- [Exercise directions] Work through the records below and copy every line that includes "counterclockwise".

- [Records shown]
+++++

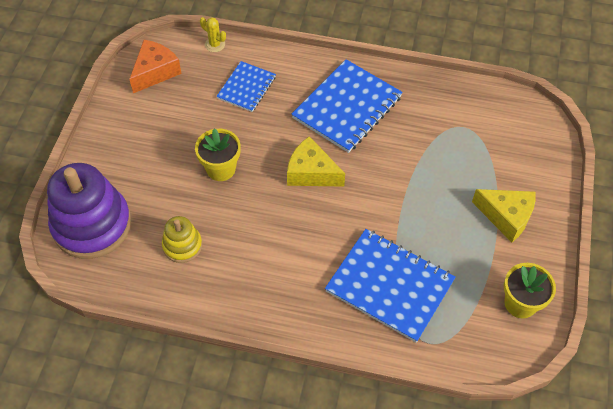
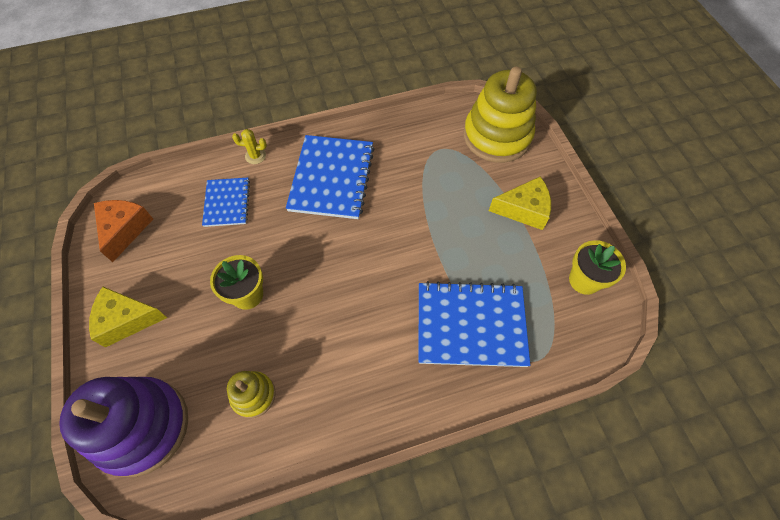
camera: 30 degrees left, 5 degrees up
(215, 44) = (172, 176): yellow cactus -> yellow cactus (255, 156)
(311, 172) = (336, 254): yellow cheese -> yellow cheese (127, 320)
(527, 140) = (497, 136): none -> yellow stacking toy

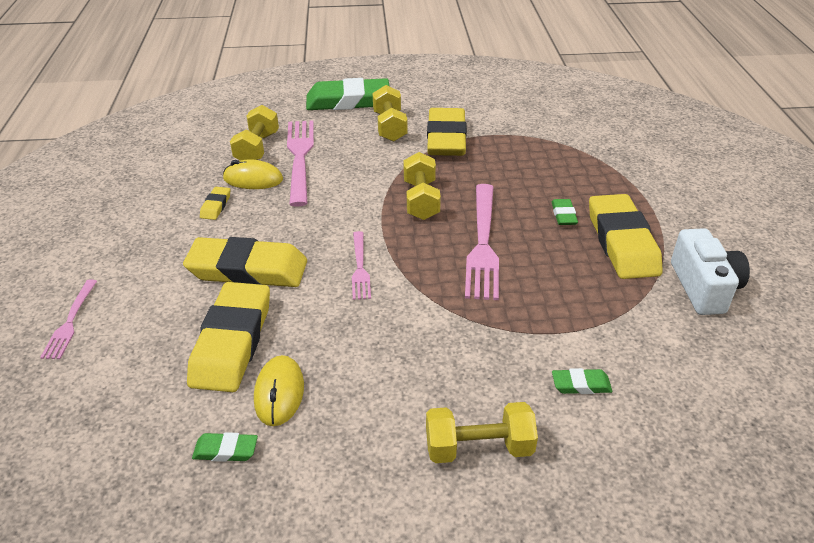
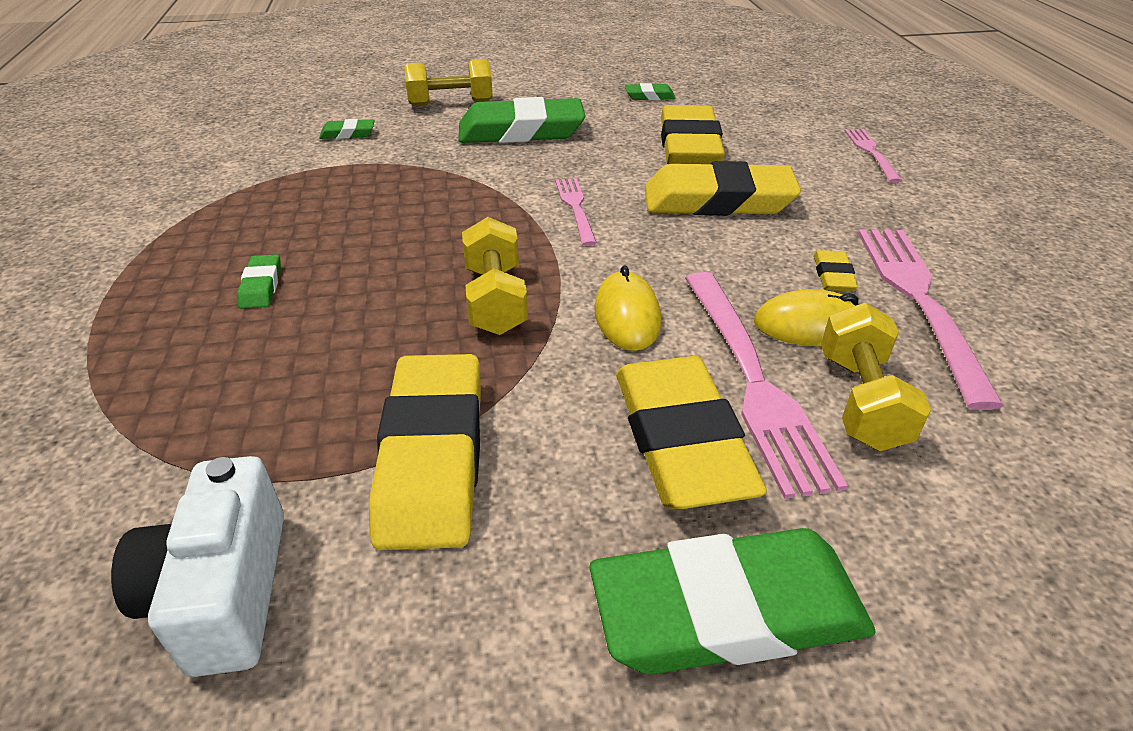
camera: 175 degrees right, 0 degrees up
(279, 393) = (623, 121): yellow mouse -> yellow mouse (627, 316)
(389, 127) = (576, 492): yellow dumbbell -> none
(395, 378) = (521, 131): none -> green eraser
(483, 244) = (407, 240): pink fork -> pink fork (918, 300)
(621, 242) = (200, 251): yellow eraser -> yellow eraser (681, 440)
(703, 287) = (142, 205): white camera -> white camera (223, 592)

+++++

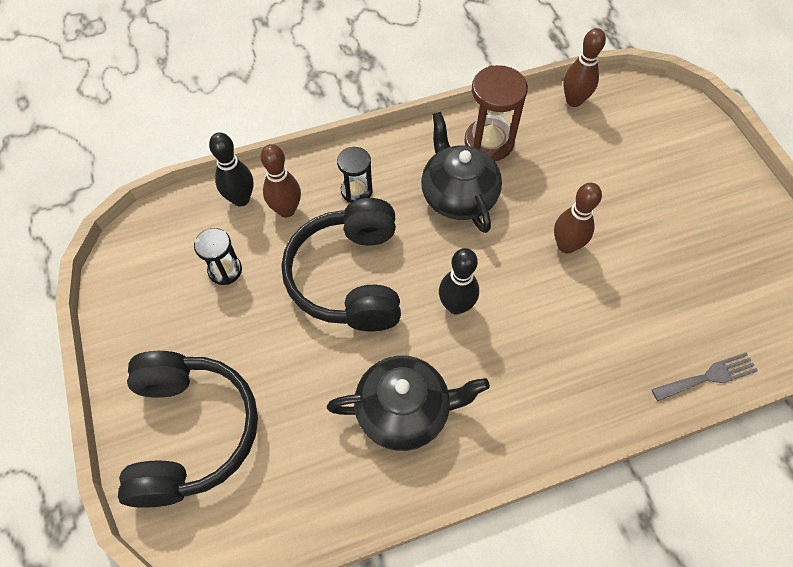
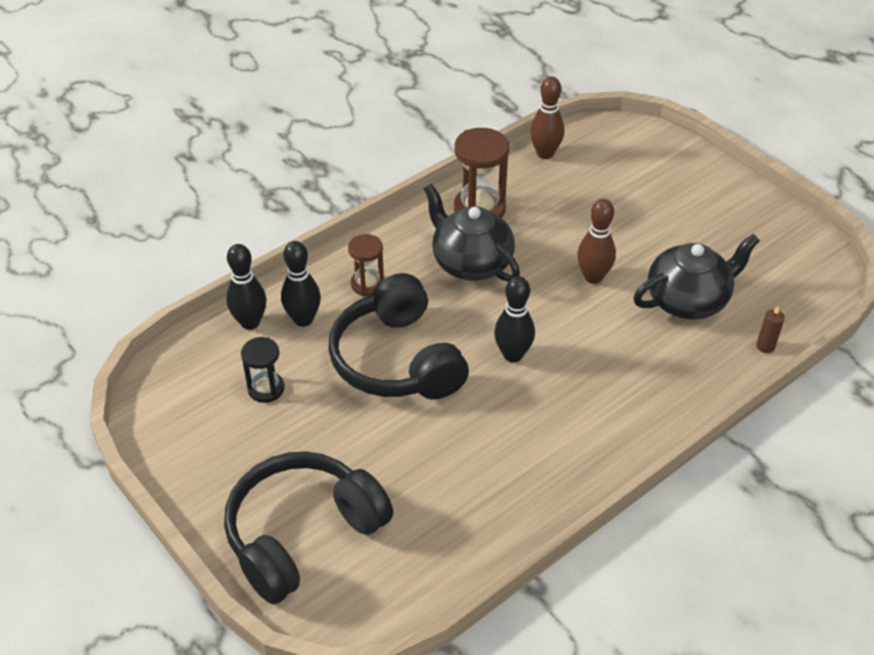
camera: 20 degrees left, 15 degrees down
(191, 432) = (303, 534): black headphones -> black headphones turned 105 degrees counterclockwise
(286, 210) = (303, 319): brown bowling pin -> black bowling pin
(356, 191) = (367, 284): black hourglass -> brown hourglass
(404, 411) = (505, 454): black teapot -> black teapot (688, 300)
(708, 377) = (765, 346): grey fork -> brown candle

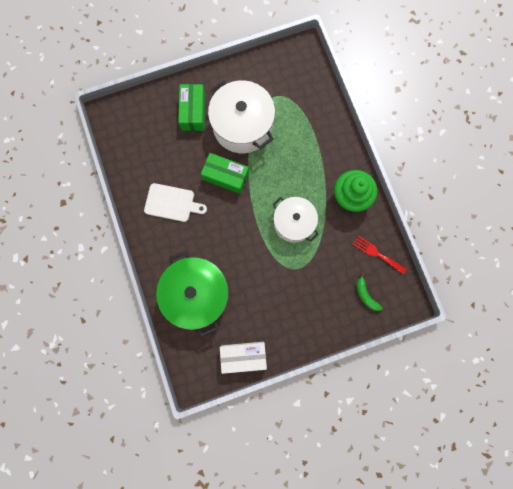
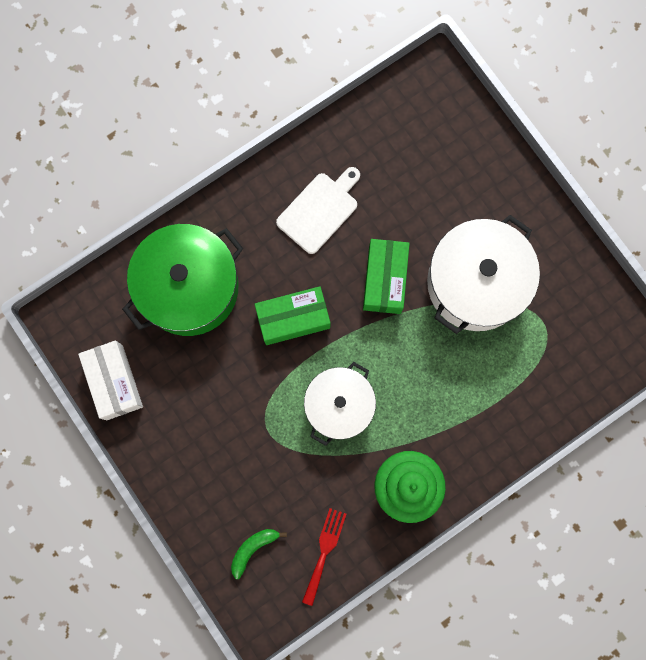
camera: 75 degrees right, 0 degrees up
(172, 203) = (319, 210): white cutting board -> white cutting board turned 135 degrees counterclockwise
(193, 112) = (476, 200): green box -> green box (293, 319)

+++++

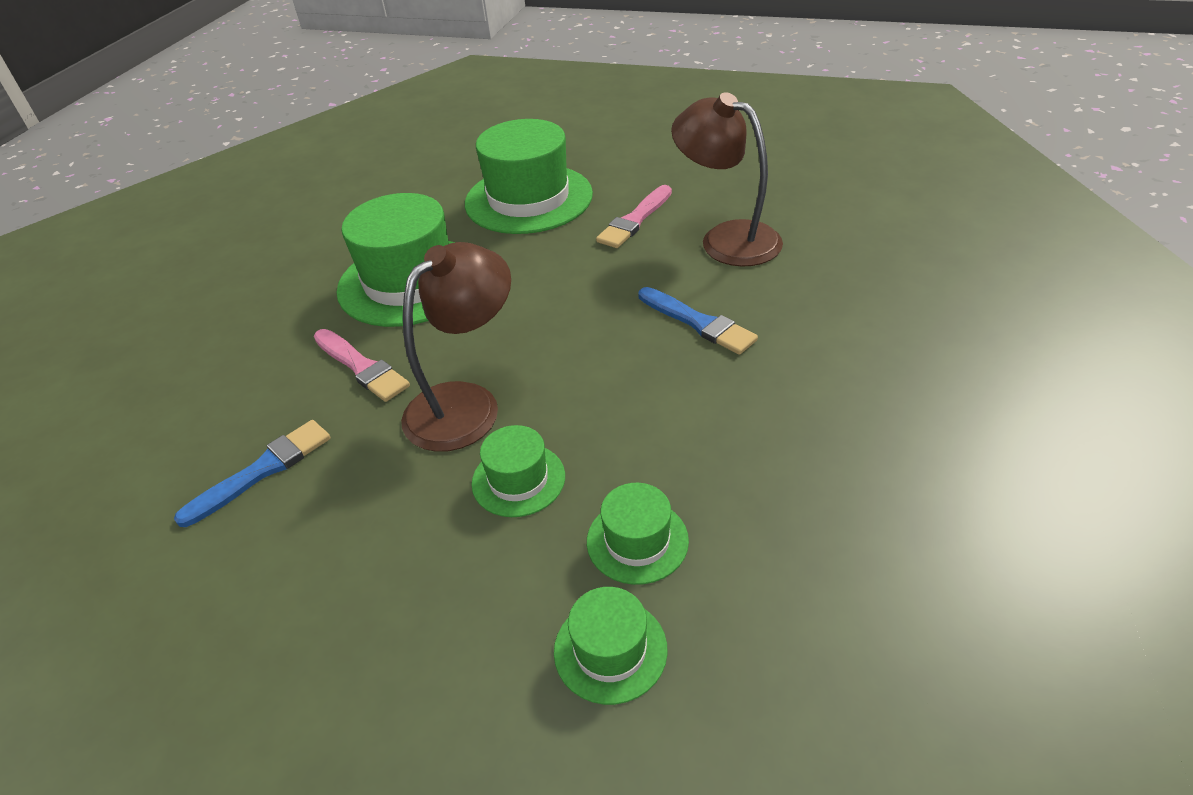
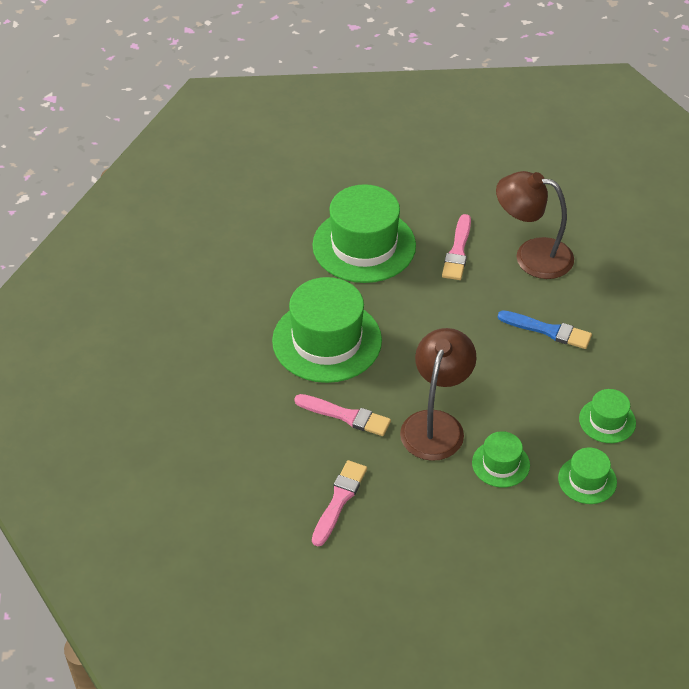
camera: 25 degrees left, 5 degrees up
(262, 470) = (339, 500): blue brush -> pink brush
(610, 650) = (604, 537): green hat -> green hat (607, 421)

+++++

- [Written answer]
(191, 432) = (303, 534): black headphones -> black headphones turned 105 degrees counterclockwise
(172, 203) = (319, 210): white cutting board -> white cutting board turned 135 degrees counterclockwise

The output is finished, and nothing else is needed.